**Try it**
Would you please copy the part of the material below that opens with the line containing "RTC3 pin SCL: 3 -> A1" and closes with the line containing "LINE pin AO: B3 -> A1"? Copy it exactly, and only it.
************
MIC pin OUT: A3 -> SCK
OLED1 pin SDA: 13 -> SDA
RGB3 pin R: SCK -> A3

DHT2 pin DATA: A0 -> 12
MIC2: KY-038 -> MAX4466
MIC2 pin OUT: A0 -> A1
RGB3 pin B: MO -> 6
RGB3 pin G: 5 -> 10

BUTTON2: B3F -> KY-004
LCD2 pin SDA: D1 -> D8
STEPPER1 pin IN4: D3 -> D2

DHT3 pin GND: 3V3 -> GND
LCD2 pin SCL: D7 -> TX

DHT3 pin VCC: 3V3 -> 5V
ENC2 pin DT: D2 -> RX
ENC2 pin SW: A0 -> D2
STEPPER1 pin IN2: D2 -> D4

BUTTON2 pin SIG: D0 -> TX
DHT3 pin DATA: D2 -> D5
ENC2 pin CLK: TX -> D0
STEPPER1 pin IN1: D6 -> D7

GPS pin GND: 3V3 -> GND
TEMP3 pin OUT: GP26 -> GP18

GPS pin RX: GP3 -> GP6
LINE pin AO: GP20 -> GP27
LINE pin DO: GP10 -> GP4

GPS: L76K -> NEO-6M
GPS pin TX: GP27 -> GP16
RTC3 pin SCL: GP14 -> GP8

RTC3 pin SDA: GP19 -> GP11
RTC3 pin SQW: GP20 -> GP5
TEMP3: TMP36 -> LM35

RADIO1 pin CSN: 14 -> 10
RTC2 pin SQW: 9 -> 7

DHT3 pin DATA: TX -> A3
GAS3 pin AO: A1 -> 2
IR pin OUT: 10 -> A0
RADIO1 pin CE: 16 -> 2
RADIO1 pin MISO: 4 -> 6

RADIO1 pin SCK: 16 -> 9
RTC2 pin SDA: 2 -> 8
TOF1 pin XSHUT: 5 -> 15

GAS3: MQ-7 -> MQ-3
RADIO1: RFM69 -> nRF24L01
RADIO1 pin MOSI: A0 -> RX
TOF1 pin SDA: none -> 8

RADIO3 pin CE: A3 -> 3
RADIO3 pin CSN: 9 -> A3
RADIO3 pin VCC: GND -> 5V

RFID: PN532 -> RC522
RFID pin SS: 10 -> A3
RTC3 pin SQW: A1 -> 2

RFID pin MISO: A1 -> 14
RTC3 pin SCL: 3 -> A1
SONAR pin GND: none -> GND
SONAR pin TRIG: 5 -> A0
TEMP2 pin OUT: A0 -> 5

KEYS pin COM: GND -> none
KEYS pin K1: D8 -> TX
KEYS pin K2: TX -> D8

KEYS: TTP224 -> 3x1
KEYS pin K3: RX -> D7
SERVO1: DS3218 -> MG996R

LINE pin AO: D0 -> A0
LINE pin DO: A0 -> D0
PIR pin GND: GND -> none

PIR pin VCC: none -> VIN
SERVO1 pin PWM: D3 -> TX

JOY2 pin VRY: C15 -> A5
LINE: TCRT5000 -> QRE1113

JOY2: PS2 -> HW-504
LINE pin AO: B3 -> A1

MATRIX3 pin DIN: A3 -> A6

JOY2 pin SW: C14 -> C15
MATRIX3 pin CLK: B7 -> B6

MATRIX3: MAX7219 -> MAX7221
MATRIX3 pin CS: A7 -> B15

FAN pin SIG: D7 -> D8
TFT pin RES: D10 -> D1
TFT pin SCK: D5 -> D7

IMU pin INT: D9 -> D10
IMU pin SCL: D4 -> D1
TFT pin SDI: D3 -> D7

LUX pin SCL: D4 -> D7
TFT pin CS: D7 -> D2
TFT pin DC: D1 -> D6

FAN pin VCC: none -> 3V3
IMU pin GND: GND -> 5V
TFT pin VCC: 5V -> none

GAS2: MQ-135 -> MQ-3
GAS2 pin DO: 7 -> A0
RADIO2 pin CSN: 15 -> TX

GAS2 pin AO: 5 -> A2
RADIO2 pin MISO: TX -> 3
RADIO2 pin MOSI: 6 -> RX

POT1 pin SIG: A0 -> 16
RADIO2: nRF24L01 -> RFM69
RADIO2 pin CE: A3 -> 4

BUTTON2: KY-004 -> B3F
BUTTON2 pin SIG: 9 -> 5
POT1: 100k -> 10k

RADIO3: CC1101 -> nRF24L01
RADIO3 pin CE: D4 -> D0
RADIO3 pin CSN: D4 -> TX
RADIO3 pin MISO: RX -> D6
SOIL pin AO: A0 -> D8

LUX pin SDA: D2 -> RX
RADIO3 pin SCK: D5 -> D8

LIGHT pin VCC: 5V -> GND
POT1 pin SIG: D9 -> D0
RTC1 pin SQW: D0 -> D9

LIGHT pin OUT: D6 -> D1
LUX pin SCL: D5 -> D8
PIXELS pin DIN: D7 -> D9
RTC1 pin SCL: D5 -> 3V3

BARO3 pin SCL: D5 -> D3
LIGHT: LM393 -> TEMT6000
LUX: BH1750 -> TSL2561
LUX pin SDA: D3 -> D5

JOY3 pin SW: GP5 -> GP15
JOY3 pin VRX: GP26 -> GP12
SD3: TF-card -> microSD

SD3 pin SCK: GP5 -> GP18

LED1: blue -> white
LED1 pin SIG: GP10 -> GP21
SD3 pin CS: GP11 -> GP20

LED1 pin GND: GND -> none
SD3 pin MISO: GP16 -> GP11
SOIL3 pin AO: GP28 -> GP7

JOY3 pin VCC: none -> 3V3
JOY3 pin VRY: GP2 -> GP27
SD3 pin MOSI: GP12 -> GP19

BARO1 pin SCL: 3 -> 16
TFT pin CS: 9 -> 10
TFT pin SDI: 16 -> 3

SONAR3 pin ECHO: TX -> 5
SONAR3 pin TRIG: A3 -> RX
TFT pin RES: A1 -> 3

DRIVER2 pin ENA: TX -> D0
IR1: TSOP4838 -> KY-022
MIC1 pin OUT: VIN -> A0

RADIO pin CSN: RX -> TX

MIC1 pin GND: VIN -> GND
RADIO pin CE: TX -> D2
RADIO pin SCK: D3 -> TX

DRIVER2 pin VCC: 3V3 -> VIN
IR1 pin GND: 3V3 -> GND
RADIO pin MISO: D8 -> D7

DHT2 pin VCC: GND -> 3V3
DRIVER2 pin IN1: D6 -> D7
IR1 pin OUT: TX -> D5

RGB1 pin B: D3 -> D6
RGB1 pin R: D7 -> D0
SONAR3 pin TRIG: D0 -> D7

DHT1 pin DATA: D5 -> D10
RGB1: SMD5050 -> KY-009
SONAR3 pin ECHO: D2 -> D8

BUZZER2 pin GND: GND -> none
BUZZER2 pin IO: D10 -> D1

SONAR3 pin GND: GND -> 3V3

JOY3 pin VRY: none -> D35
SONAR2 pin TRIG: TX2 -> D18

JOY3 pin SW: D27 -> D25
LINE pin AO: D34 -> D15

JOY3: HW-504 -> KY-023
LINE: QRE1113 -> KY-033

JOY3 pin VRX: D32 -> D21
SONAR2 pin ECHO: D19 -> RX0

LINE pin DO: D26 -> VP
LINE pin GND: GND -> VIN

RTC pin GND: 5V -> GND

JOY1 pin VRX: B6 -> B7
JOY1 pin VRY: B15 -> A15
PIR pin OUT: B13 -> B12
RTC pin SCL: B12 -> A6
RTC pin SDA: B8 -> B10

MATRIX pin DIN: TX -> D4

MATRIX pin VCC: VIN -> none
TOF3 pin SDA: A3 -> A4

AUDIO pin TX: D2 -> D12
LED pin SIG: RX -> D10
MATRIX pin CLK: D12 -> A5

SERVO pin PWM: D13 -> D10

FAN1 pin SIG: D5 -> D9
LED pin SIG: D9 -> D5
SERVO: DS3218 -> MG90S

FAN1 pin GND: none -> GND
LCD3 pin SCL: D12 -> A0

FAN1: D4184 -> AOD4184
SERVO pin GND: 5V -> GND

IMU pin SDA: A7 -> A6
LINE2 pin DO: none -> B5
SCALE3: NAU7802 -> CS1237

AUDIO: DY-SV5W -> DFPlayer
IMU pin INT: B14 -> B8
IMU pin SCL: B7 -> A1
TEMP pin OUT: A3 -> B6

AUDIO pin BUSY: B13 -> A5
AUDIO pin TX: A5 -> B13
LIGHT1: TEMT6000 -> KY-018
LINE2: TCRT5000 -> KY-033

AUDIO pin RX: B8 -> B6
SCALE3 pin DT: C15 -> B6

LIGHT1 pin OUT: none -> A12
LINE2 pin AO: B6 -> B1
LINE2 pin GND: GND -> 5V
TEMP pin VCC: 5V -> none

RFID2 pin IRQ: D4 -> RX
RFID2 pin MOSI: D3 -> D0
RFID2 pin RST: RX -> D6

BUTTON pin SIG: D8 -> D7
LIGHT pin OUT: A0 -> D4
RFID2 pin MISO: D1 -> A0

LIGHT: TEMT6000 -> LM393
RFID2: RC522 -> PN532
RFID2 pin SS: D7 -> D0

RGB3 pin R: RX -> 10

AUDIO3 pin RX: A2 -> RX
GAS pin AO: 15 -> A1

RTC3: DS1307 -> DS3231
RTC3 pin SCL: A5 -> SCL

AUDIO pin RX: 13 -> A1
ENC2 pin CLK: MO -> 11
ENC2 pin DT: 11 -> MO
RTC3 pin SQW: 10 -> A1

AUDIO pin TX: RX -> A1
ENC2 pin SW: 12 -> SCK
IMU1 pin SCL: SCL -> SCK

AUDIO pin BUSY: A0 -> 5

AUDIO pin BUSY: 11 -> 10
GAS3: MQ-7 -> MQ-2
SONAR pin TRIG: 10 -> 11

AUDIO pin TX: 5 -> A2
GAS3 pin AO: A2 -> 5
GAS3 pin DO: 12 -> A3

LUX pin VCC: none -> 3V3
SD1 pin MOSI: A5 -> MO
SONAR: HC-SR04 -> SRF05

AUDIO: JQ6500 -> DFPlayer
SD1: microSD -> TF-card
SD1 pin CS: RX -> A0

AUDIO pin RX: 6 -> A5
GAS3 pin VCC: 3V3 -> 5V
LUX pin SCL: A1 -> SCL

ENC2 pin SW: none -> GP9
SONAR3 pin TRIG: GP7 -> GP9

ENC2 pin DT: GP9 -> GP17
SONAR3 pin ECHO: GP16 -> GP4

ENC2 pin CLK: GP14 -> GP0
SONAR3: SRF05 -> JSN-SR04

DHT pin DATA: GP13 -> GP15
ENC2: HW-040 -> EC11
************
**Solution**
RTC3 pin SCL: 3 -> A1
SONAR pin GND: none -> GND
SONAR pin TRIG: 5 -> A0
TEMP2 pin OUT: A0 -> 5

KEYS pin COM: GND -> none
KEYS pin K1: D8 -> TX
KEYS pin K2: TX -> D8

KEYS: TTP224 -> 3x1
KEYS pin K3: RX -> D7
SERVO1: DS3218 -> MG996R

LINE pin AO: D0 -> A0
LINE pin DO: A0 -> D0
PIR pin GND: GND -> none

PIR pin VCC: none -> VIN
SERVO1 pin PWM: D3 -> TX

JOY2 pin VRY: C15 -> A5
LINE: TCRT5000 -> QRE1113

JOY2: PS2 -> HW-504
LINE pin AO: B3 -> A1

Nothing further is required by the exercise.